Directions for this task: Please return the listing below exactly, without any of its pictures.

Information supplied:
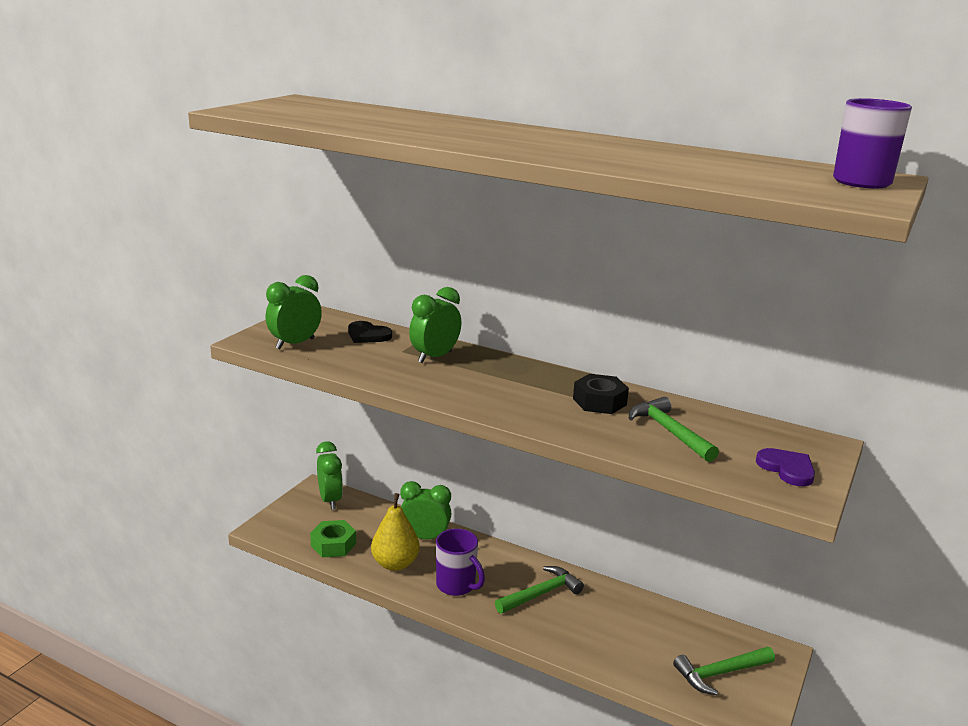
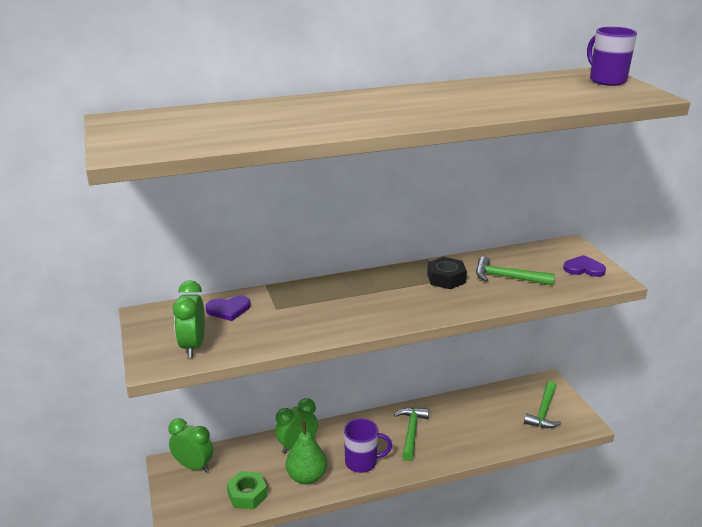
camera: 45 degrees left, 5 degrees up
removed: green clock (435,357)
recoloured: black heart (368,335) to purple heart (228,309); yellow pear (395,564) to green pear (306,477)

Solution to this problem:
camera: 45 degrees left, 5 degrees up
removed: green clock (435,357)
recoloured: black heart (368,335) to purple heart (228,309); yellow pear (395,564) to green pear (306,477)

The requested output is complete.